◆ PROBLEM
The records below hold pictures; please leave those out and retype the rest exactly.

(Image comparison data)
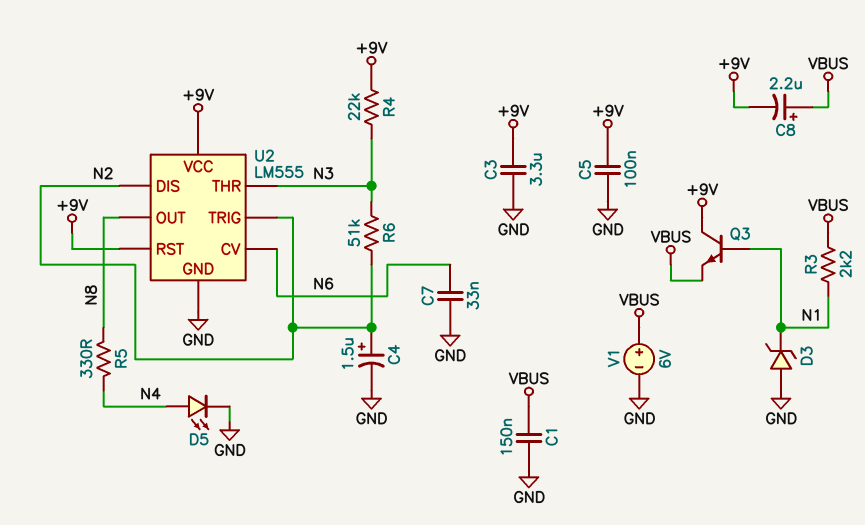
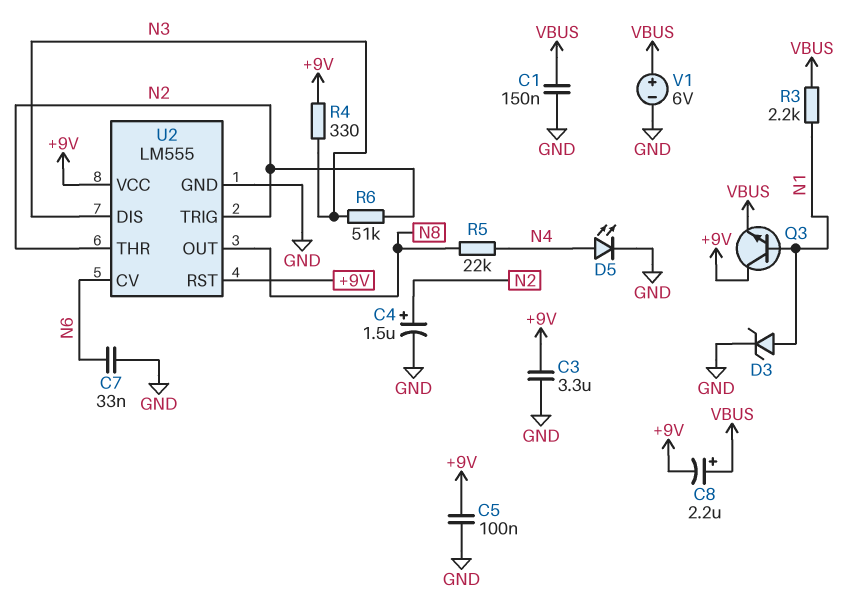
D3: zener (A GND, K N1) -> zener (A N1, K GND)
R4: 22k (+9V, N3) -> 330 (+9V, N3)
R5: 330 (N4, N8) -> 22k (N4, N8)
U2 pin DIS: N2 -> N3
U2 pin THR: N3 -> N2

◆ EXPECTED OUTPUT
D3: zener (A GND, K N1) -> zener (A N1, K GND)
R4: 22k (+9V, N3) -> 330 (+9V, N3)
R5: 330 (N4, N8) -> 22k (N4, N8)
U2 pin DIS: N2 -> N3
U2 pin THR: N3 -> N2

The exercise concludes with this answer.